### EXTRACTED MATERIAL
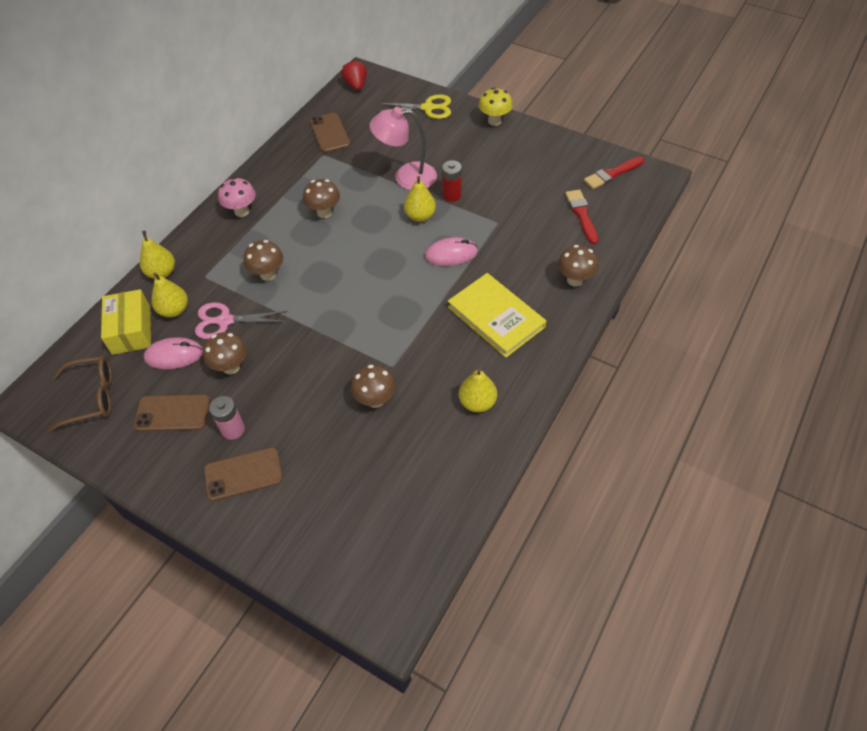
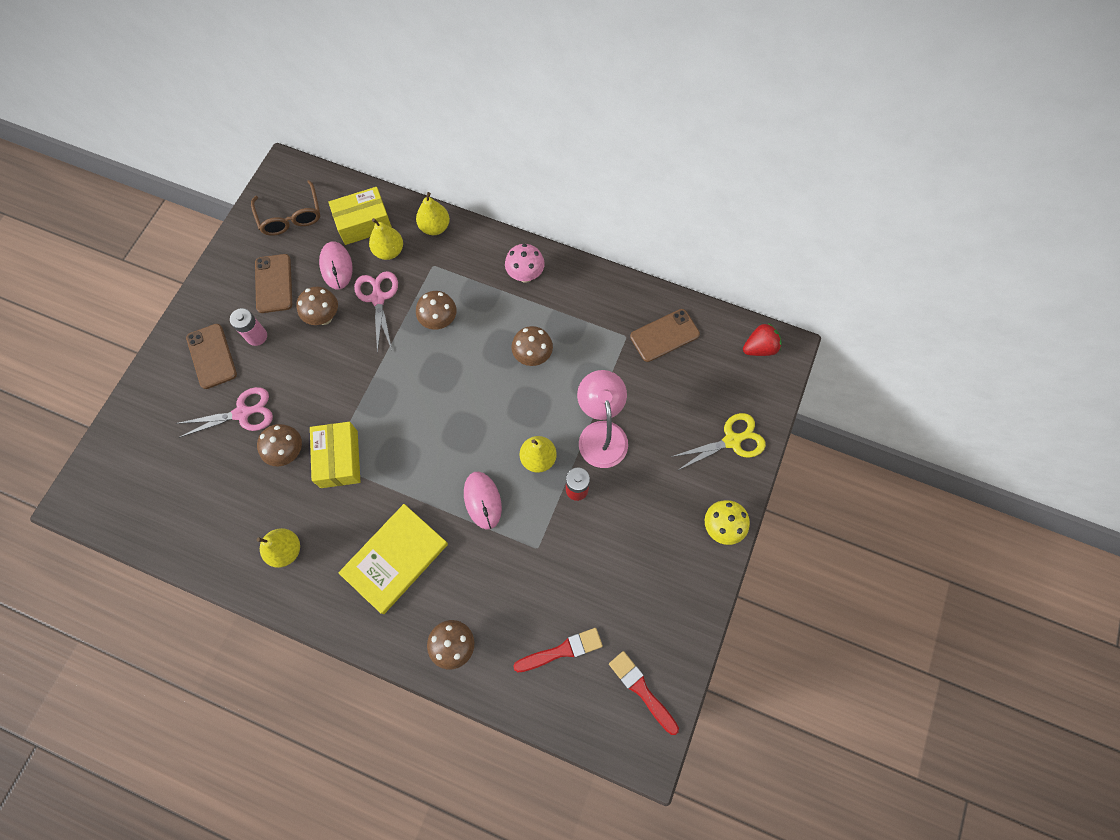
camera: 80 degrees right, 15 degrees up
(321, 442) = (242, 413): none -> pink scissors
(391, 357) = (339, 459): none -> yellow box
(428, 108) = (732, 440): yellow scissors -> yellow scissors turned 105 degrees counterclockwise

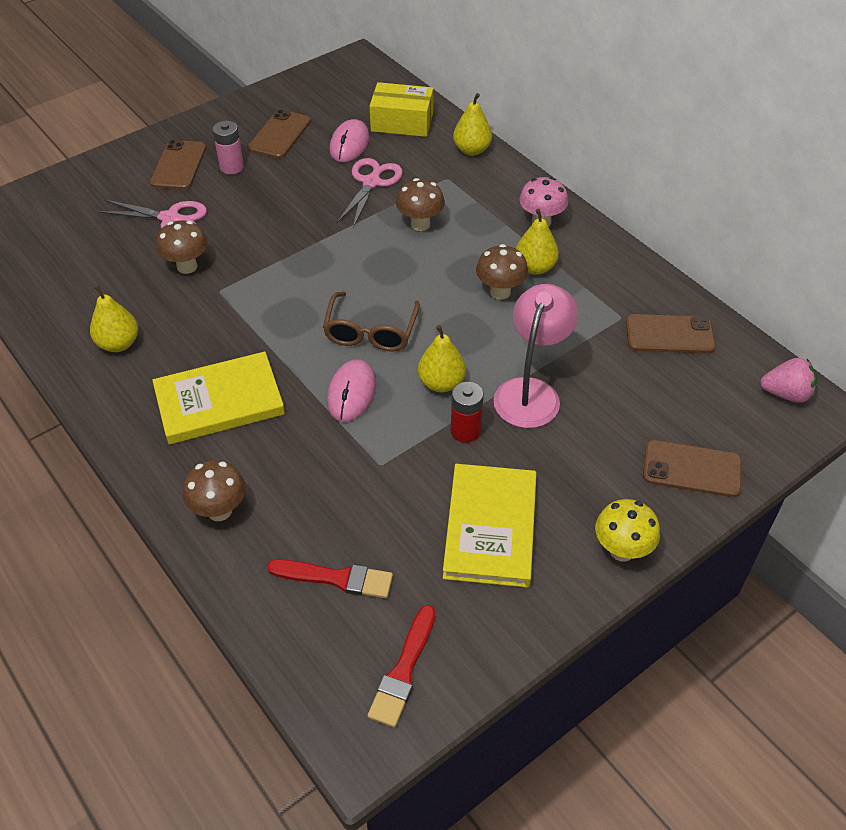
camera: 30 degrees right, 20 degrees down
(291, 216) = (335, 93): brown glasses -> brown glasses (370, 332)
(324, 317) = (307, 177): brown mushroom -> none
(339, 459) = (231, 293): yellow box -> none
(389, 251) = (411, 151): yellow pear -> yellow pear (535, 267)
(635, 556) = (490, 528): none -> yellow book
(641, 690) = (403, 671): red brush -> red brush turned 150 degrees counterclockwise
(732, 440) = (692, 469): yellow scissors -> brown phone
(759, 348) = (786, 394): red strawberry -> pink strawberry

==

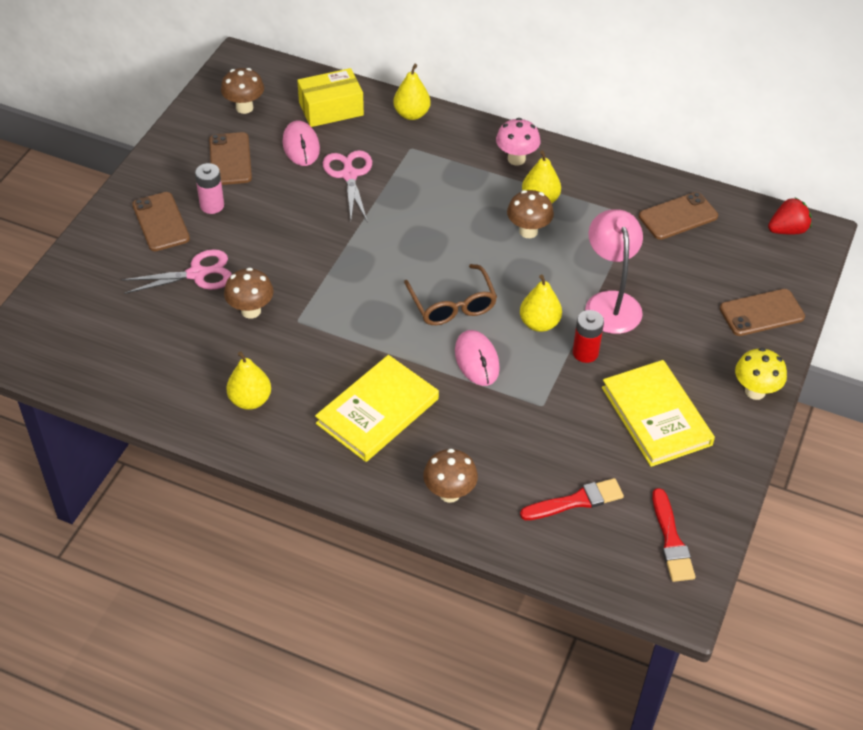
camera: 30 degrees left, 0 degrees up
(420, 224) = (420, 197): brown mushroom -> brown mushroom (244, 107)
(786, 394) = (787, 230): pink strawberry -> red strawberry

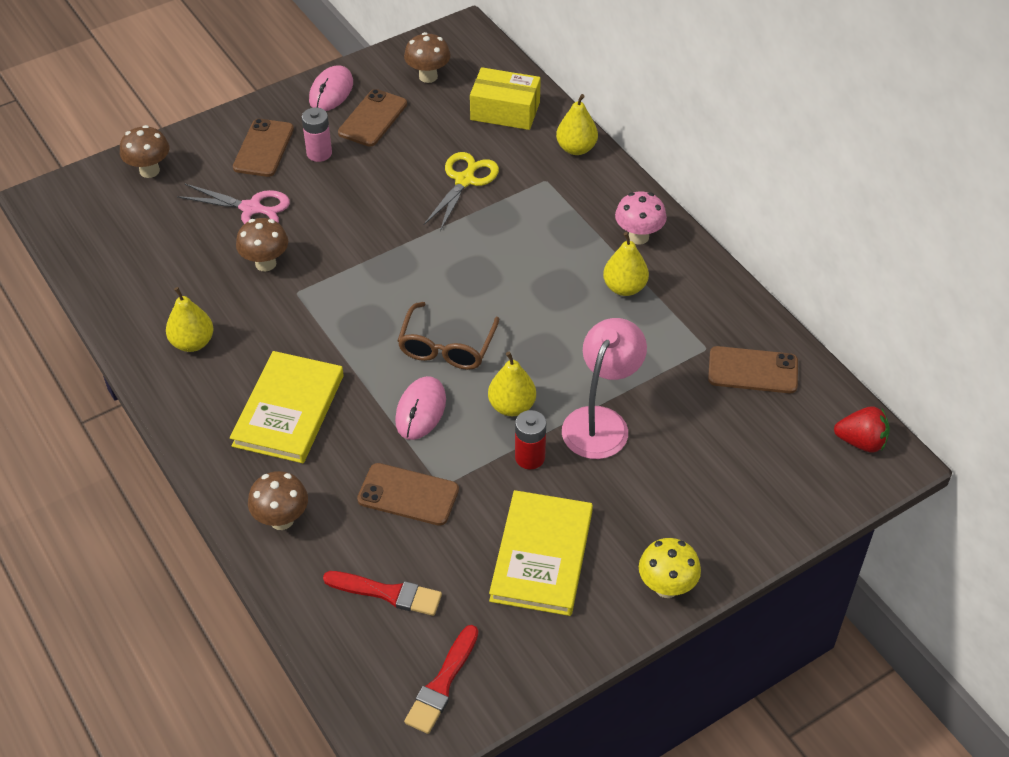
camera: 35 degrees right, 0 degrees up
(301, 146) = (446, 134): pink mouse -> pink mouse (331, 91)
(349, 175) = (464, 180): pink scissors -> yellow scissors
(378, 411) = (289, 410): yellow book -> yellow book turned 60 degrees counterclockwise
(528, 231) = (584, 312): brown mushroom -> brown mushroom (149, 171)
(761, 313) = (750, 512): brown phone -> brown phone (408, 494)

### ACTIVITY
Repeat, character for character, the lines of the material above from the line with "(291, 216) = (335, 93): brown" through the line with "(641, 690) = (403, 671): red".

### EXERCISE OUTPUT
(291, 216) = (335, 93): brown glasses -> brown glasses (370, 332)
(324, 317) = (307, 177): brown mushroom -> none
(339, 459) = (231, 293): yellow box -> none
(389, 251) = (411, 151): yellow pear -> yellow pear (535, 267)
(635, 556) = (490, 528): none -> yellow book
(641, 690) = (403, 671): red brush -> red brush turned 150 degrees counterclockwise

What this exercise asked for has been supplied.